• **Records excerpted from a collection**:
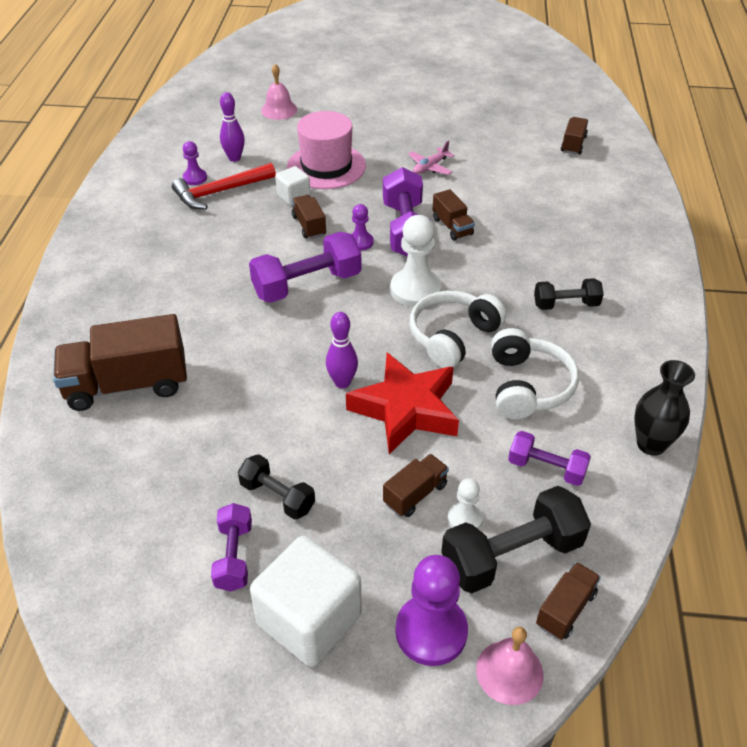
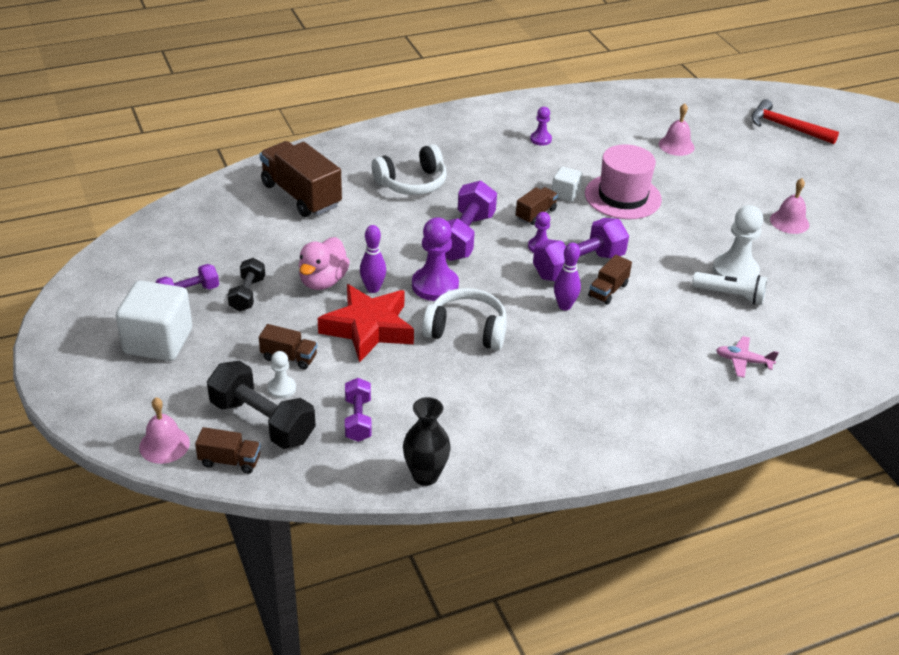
camera: 60 degrees right, 5 degrees down
red hammer [172,163,276,209] -> red hammer moved to [752,99,839,144]
purple bowling pin [220,92,245,162] -> purple bowling pin moved to [554,242,581,310]
purple dumbbell [249,232,362,303] -> purple dumbbell turned 75 degrees clockwise [445,180,497,261]
white pawn [390,215,442,307] -> white pawn moved to [713,205,763,280]
purple pawn [395,555,468,666] -> purple pawn moved to [412,217,459,301]
pink plane [408,141,455,175] -> pink plane moved to [716,336,779,378]
white headphones [491,328,579,419] -> white headphones moved to [372,144,447,195]
black dumbbell [534,278,604,310] -> none
brown truck [561,117,588,154] -> none
none -> pink duck [299,237,350,290]
none -> white flashlight [692,272,767,305]
none -> pink bell [770,178,809,234]

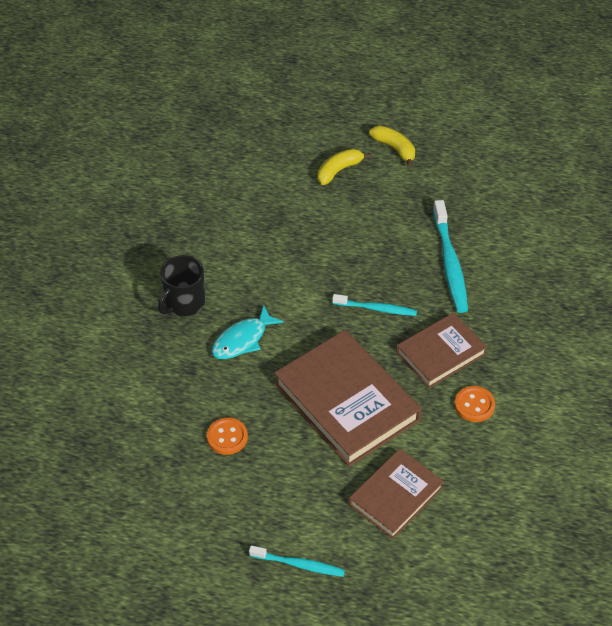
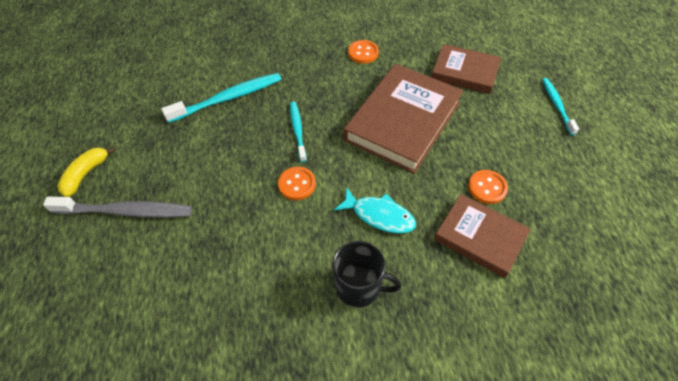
camera: 110 degrees left, 5 degrees up
yellow banana [317,149,371,185] -> grey toothbrush [43,196,192,217]
brown book [396,313,487,388] -> brown book moved to [434,194,531,278]
none -> orange button [278,167,316,200]

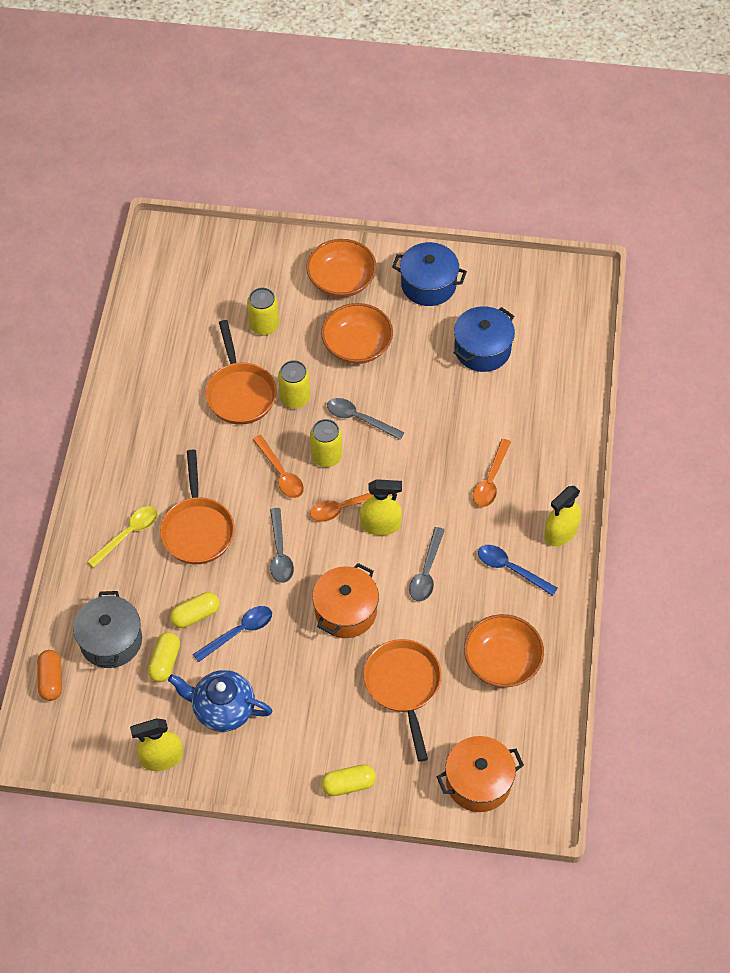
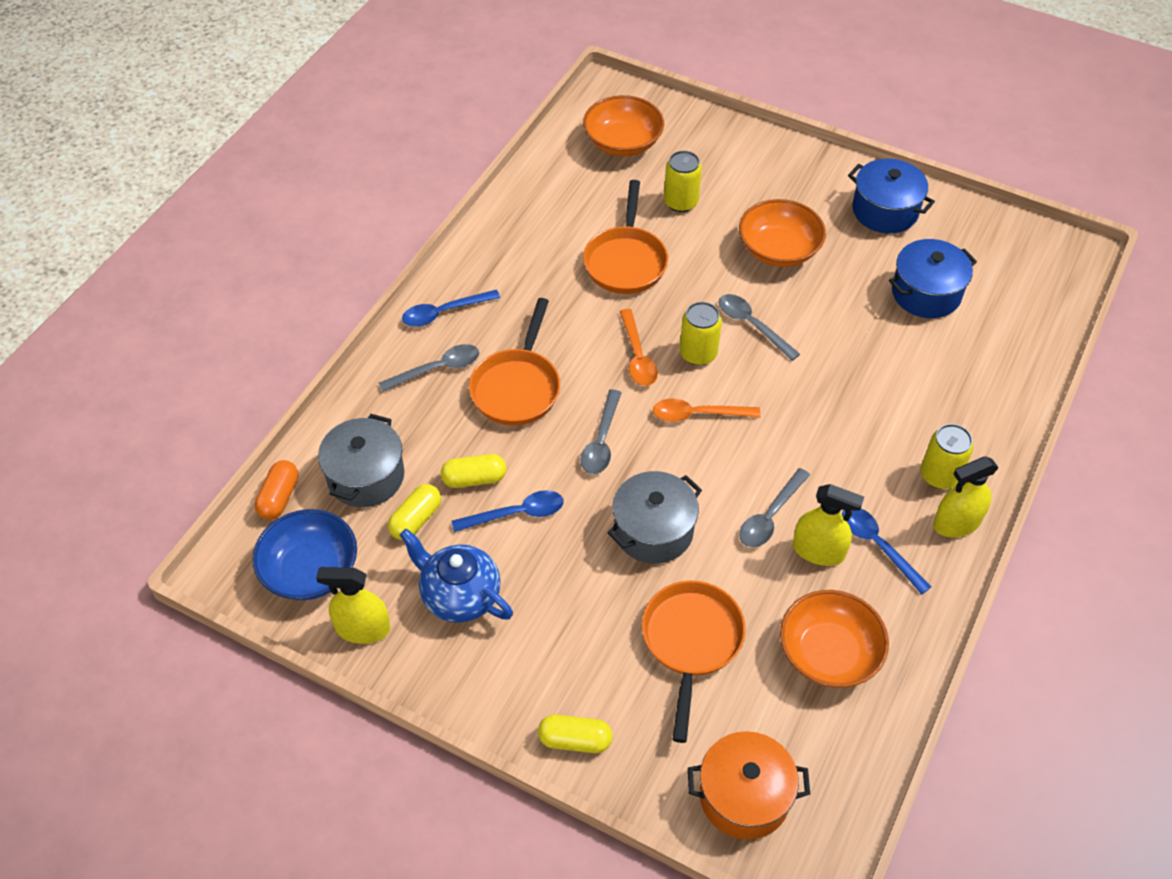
camera: 20 degrees right, 5 degrees down
yellow spoon [87,506,158,568] -> grey spoon [379,344,479,392]
yellow can [278,360,310,408] -> yellow can moved to [921,424,973,489]
orange bowl [306,239,377,297] -> orange bowl moved to [583,95,664,156]
orange pot [312,563,379,638] -> grey pot [607,471,702,564]
yellow spray bottle [360,479,402,535] -> yellow spray bottle moved to [793,484,864,566]
orange spoon [473,439,511,507] -> none
none -> blue bowl [253,509,357,600]
none -> blue spoon [402,289,500,327]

• **WHAT THIS TASK INVOLVES**: If a line in the records above contains the string "orange", copy that line out.

• **RESULT BELOW**:
none -> orange button [278,167,316,200]
orange bowl [306,239,377,297] -> orange bowl moved to [583,95,664,156]
orange pot [312,563,379,638] -> grey pot [607,471,702,564]
orange spoon [473,439,511,507] -> none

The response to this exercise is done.